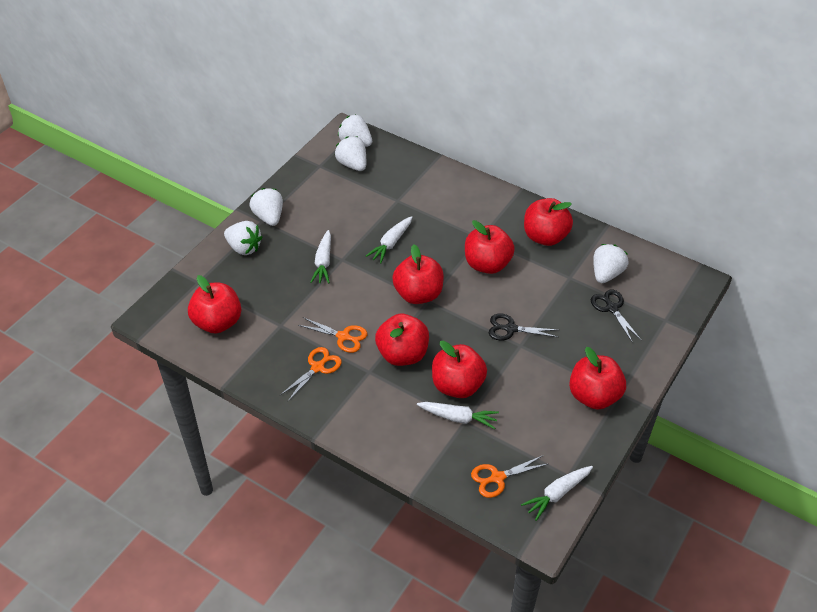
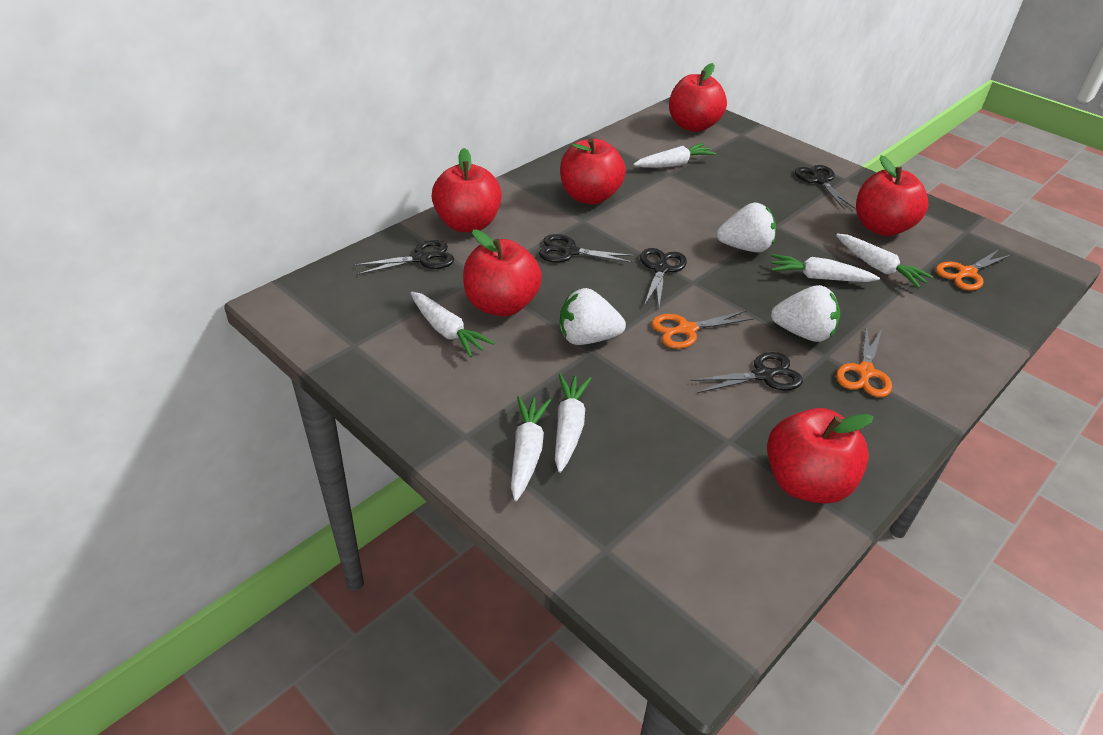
black scissors: 2 -> 5
red apple: 7 -> 6
white carrot: 4 -> 6
white strawberry: 5 -> 3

### PROBLEM:
A verbatim copy of the data, free of pictures, is the expected answer.

### WRITTEN RESPONSE:
black scissors: 2 -> 5
red apple: 7 -> 6
white carrot: 4 -> 6
white strawberry: 5 -> 3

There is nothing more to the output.